# The problem
Everything from the line that contains "grey capsule: 0 -> 2" to the final line of the data, both ends included, must be set down exactly, apart from the pictures.
Material for the task: Begin
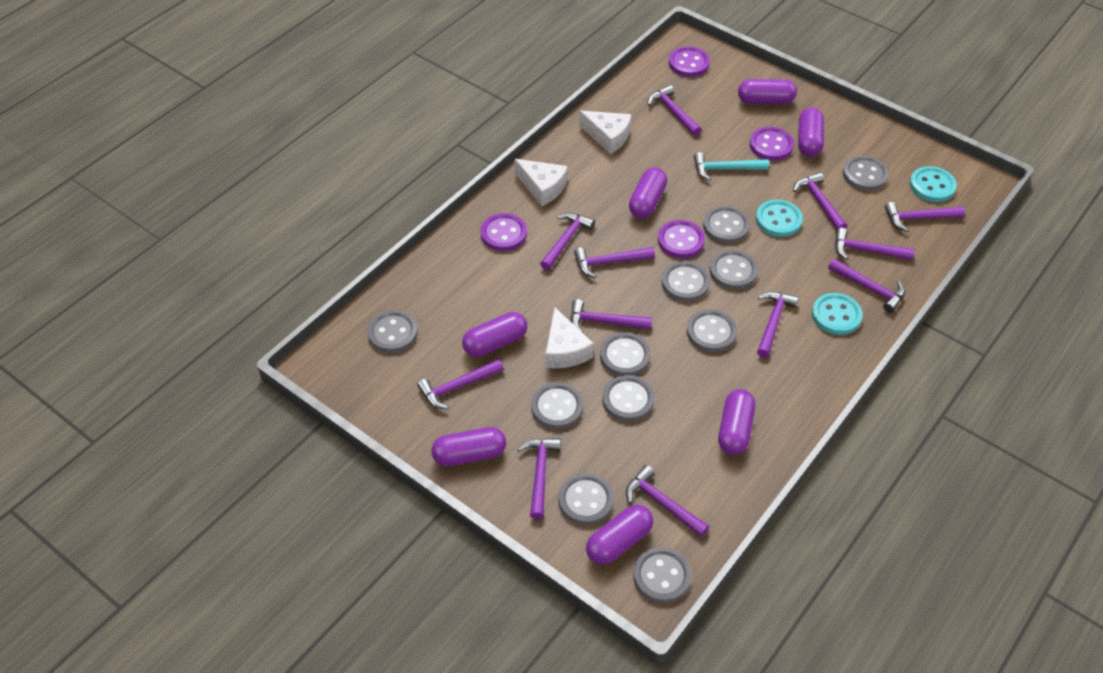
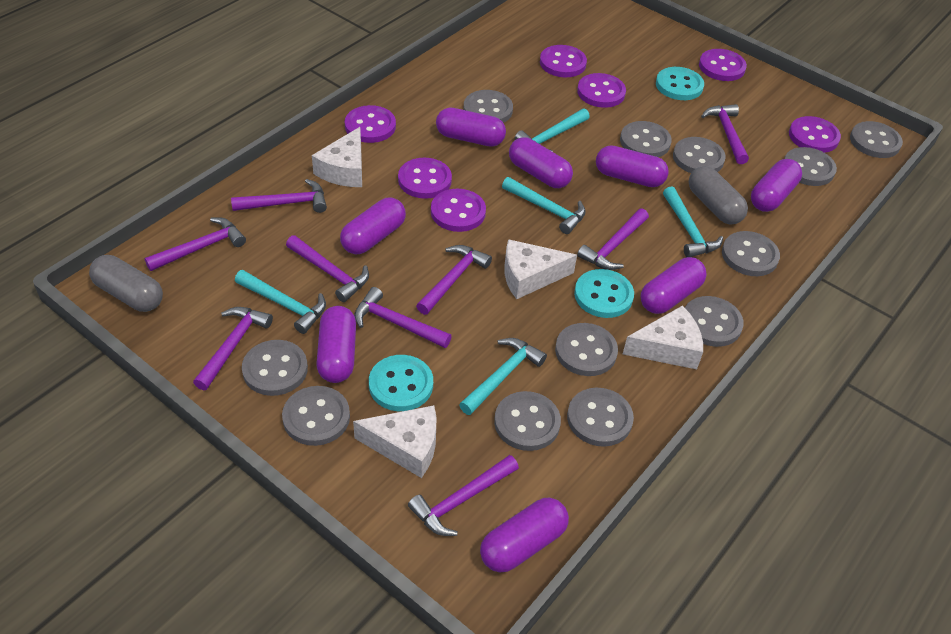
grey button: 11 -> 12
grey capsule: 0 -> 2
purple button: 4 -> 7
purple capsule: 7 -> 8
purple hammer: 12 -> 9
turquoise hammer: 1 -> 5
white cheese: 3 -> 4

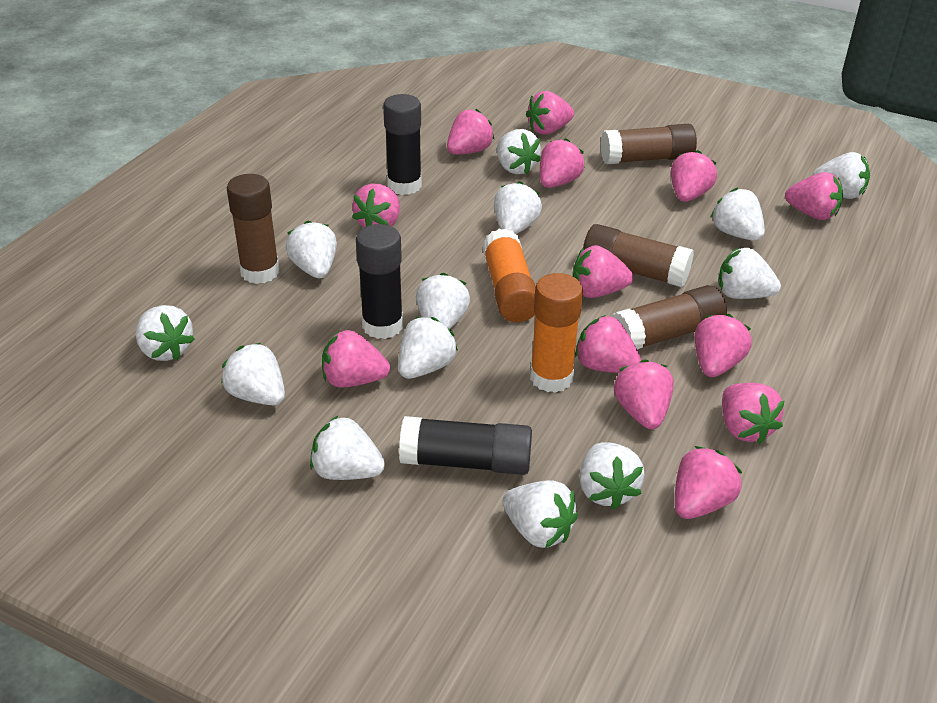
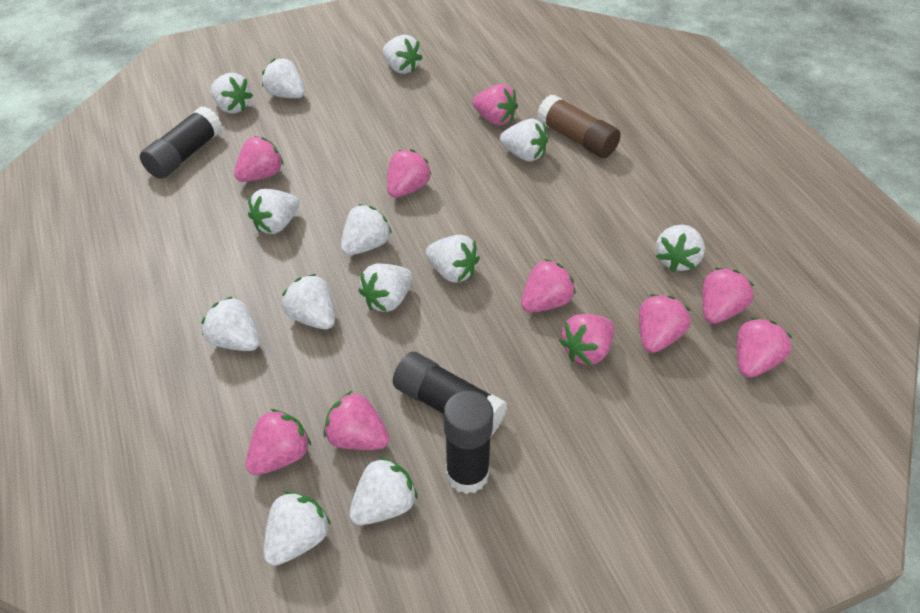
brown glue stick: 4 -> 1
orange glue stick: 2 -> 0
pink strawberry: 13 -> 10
Material for the task: End
# Answer to the exercise
grey capsule: 0 -> 2
purple button: 4 -> 7
purple capsule: 7 -> 8
purple hammer: 12 -> 9
turquoise hammer: 1 -> 5
white cheese: 3 -> 4

brown glue stick: 4 -> 1
orange glue stick: 2 -> 0
pink strawberry: 13 -> 10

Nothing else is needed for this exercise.